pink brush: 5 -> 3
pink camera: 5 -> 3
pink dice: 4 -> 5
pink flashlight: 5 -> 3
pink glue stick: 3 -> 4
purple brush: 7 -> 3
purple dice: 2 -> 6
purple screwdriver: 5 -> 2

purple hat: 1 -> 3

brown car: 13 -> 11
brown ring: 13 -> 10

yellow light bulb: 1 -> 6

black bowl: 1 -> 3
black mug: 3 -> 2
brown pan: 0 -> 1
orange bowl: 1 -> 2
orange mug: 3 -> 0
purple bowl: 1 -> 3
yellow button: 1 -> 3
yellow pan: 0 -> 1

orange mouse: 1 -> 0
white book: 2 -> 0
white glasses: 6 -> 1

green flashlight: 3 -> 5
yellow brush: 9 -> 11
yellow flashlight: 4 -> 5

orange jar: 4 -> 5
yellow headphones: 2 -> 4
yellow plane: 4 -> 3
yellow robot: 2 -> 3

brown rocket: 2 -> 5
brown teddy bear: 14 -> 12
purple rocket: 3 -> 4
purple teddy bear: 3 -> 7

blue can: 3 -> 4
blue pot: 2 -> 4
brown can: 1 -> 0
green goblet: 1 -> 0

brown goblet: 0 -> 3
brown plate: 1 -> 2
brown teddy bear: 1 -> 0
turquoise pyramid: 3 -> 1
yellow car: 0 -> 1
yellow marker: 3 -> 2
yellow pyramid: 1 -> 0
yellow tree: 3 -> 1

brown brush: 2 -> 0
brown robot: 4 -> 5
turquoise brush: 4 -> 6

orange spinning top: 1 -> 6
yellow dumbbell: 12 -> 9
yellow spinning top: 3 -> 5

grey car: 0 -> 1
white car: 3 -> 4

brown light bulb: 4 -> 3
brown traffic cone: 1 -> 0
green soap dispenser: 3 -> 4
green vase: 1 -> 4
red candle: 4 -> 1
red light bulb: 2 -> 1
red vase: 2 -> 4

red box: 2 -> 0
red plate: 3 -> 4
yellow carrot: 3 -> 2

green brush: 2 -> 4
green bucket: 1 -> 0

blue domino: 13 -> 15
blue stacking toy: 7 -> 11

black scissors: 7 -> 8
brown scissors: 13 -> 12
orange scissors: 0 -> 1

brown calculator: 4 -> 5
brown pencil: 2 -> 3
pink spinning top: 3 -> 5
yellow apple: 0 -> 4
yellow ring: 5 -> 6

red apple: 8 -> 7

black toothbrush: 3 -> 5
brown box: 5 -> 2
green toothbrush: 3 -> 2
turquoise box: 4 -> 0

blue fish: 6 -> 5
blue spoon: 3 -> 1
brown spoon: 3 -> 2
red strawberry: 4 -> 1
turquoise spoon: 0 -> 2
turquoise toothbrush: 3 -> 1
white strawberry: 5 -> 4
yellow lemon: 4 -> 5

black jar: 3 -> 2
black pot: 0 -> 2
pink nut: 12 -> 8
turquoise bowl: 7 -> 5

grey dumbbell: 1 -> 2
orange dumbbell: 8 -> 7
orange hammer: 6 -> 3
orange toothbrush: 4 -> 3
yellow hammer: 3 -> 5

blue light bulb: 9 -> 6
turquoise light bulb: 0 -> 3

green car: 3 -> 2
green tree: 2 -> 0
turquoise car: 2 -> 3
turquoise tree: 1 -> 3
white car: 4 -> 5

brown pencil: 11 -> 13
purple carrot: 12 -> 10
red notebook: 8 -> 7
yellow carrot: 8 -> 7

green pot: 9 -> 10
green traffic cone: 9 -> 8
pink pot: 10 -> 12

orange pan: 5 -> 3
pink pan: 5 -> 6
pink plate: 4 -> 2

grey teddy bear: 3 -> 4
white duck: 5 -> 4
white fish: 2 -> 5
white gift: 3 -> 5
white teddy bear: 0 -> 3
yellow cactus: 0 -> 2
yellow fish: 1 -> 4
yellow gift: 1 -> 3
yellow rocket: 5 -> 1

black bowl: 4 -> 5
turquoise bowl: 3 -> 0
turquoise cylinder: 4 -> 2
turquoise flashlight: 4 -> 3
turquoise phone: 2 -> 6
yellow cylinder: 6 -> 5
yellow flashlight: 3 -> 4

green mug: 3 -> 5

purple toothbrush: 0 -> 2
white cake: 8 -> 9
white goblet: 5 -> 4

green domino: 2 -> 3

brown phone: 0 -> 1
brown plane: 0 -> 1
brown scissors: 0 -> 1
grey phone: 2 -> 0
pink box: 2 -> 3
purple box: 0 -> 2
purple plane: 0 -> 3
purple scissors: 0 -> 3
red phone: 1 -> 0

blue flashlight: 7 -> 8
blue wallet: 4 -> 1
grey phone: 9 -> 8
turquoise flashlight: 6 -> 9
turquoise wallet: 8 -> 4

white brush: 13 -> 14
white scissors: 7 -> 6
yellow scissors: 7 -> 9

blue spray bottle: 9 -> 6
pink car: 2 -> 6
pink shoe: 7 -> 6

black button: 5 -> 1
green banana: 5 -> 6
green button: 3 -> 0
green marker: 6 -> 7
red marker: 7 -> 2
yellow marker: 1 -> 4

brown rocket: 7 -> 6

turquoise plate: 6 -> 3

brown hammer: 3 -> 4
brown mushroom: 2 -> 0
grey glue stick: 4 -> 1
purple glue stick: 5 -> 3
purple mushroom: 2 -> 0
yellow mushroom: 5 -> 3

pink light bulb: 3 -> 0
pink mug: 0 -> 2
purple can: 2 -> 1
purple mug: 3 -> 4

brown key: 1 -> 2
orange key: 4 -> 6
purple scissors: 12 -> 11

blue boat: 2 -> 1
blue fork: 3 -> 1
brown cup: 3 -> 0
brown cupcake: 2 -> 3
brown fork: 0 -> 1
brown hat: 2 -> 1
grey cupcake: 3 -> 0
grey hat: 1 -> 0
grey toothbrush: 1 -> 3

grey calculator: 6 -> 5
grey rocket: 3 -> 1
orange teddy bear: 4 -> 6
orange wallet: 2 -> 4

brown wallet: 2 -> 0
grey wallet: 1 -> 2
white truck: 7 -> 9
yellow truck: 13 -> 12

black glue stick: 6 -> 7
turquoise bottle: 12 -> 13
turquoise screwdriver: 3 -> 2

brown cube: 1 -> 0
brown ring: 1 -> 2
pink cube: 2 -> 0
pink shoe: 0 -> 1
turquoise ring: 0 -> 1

□ □ □

In the entries above, find the line holding "yellow mushroom: 5 -> 3" and the line holding "brown fork: 0 -> 1", then retype exactly those two lines and every line between them, and nothing else.

(Solved exercise)
yellow mushroom: 5 -> 3

pink light bulb: 3 -> 0
pink mug: 0 -> 2
purple can: 2 -> 1
purple mug: 3 -> 4

brown key: 1 -> 2
orange key: 4 -> 6
purple scissors: 12 -> 11

blue boat: 2 -> 1
blue fork: 3 -> 1
brown cup: 3 -> 0
brown cupcake: 2 -> 3
brown fork: 0 -> 1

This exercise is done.